What you will do: The answer must consist of every line in the records below that contains the string "none".

Records from a data source:
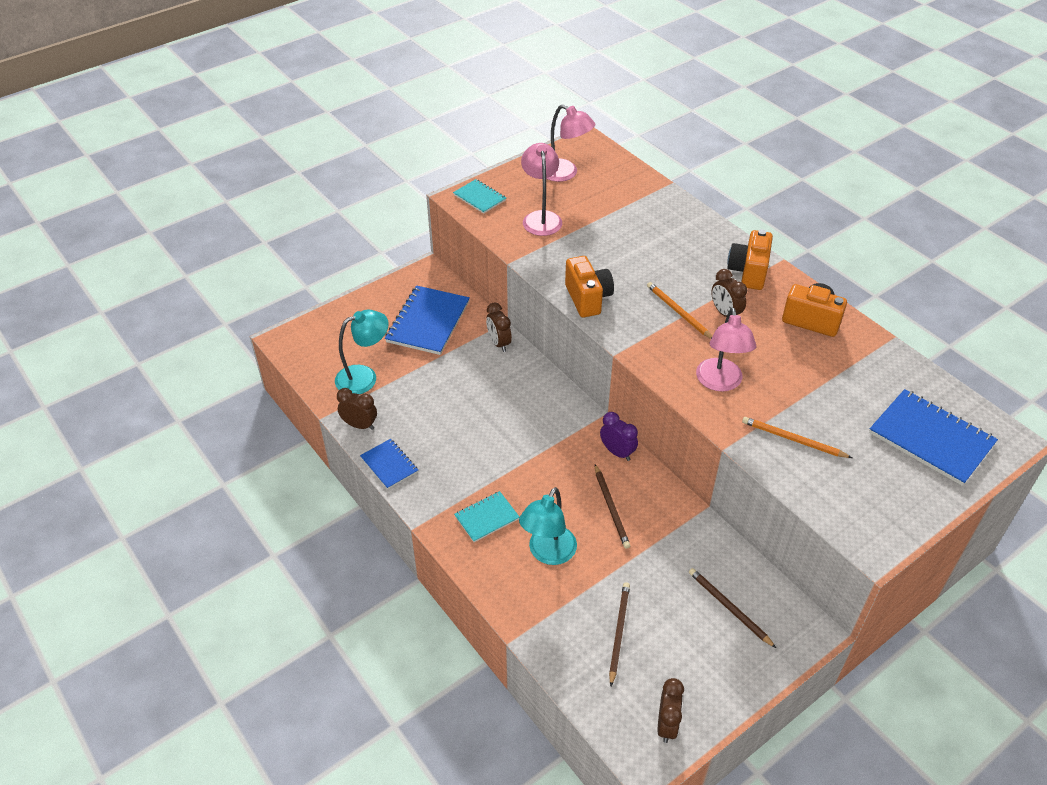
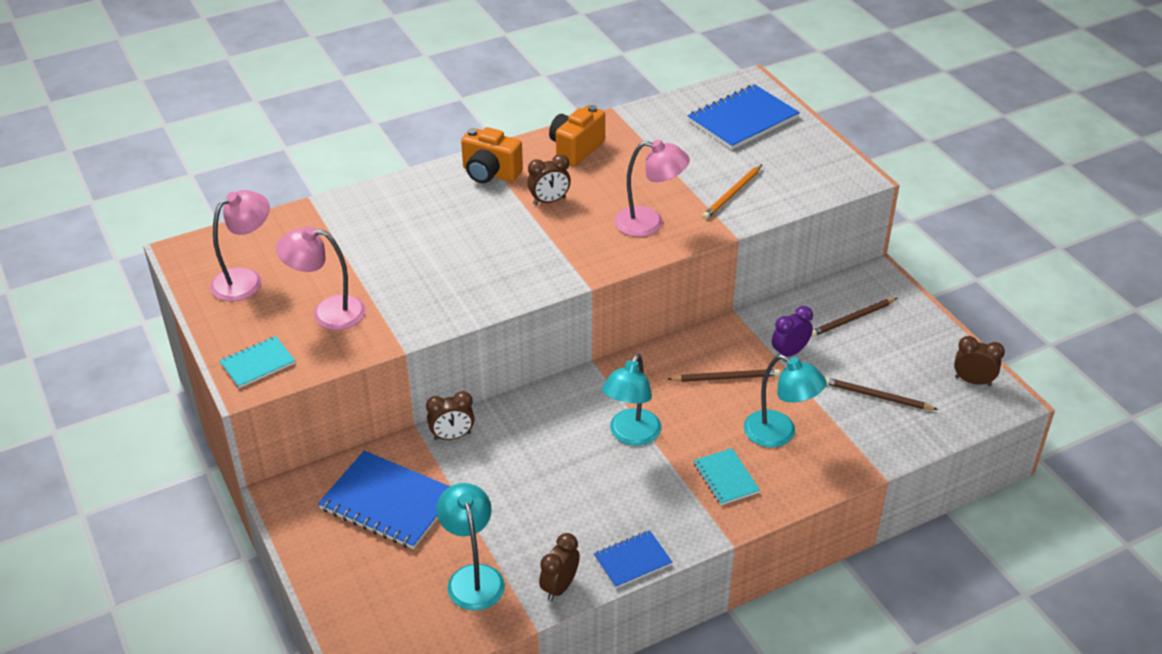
camera: 80 degrees left, 5 degrees down
orange camera [565,256,614,318] -> none
purple clock [600,412,638,461] -> purple clock moved to [772,306,813,357]
orange pencil [647,282,713,339] -> none
none -> turquoise lamp [602,353,661,446]

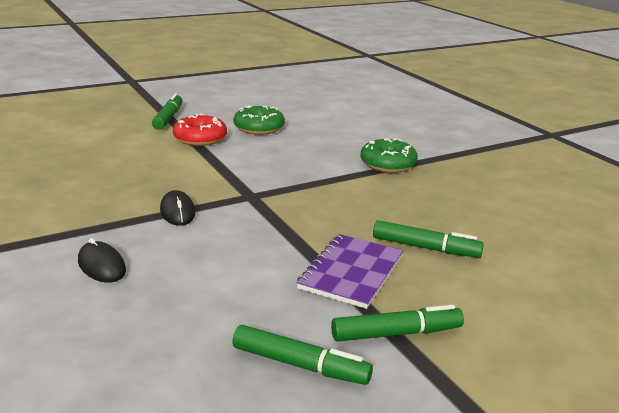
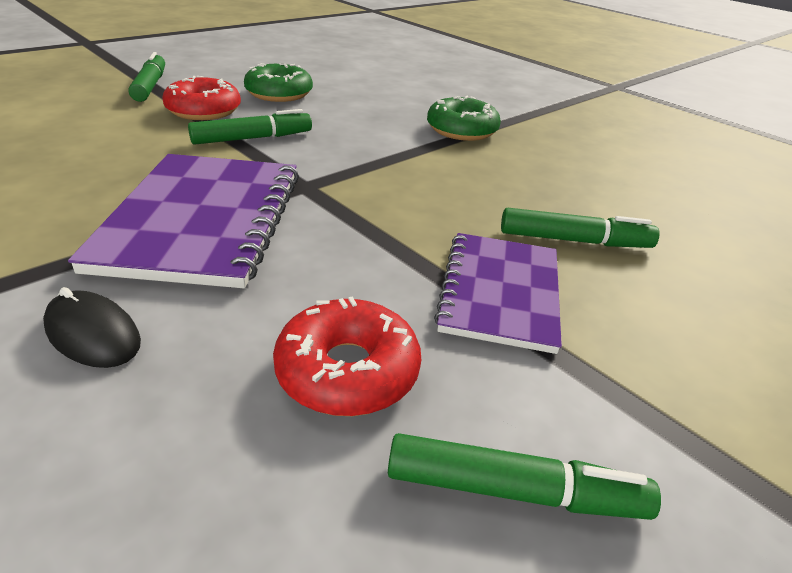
camera: 15 degrees left, 10 degrees up
black mouse [160,190,196,226] -> purple notebook [68,154,299,288]
green marker [331,305,464,342] -> green marker moved to [188,109,312,145]
none -> red donut [273,296,421,416]

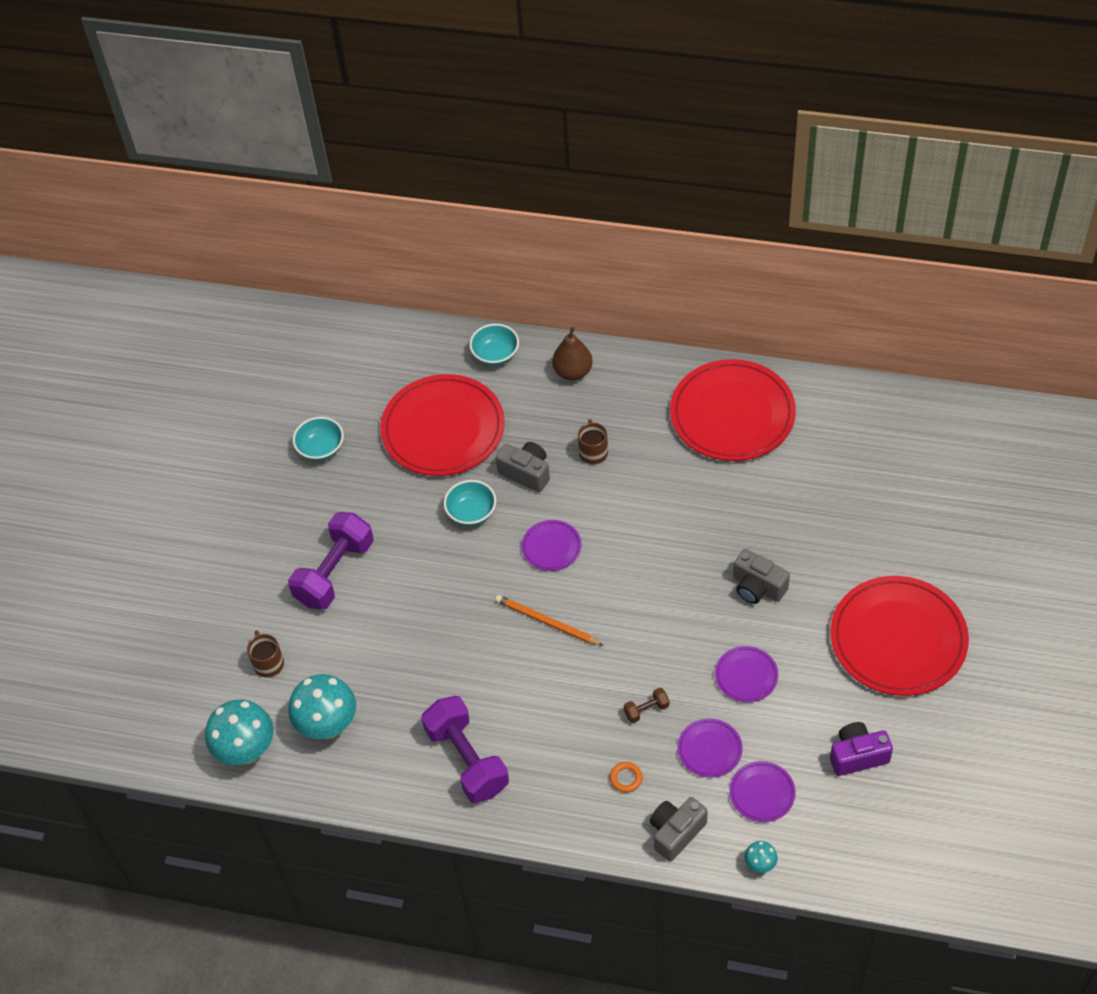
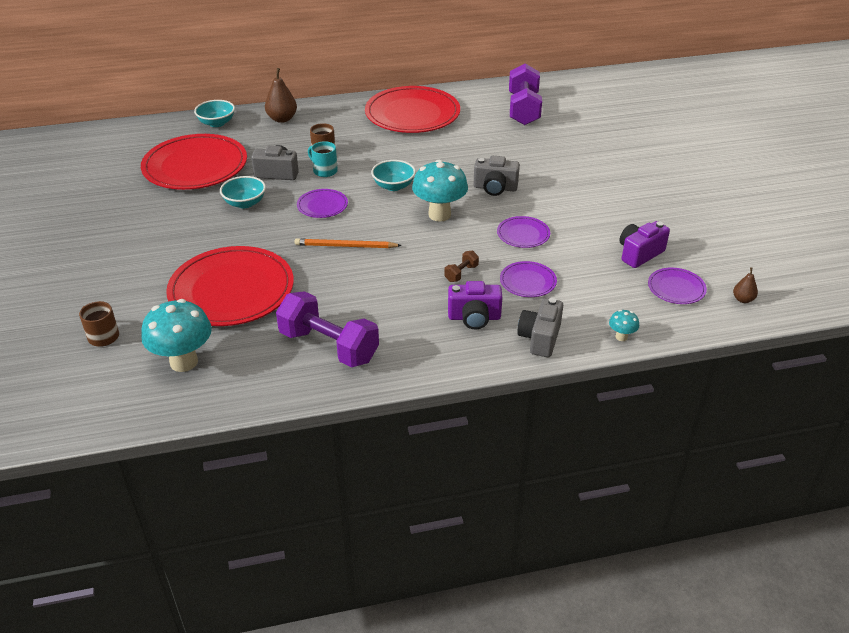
camera: 30 degrees left, 15 degrees down
turquoise mushroom [205,699,274,765] -> turquoise mushroom moved to [412,160,468,222]
purple dumbbell [288,512,374,610] -> purple dumbbell moved to [509,63,542,125]
turquoise bowl [293,417,344,461] -> turquoise bowl moved to [371,160,416,191]
orange ring [610,762,643,793] -> purple camera [448,281,503,330]
purple plate [729,761,796,822] -> purple plate moved to [648,268,707,304]
red plate [830,576,969,696] -> red plate moved to [166,246,294,326]
none -> turquoise mug [308,141,338,177]
none -> brown pear [733,267,758,303]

Task result:
orange camera [565,256,614,318] -> none
orange pencil [647,282,713,339] -> none
none -> turquoise lamp [602,353,661,446]
none -> red donut [273,296,421,416]
none -> turquoise mug [308,141,338,177]
none -> brown pear [733,267,758,303]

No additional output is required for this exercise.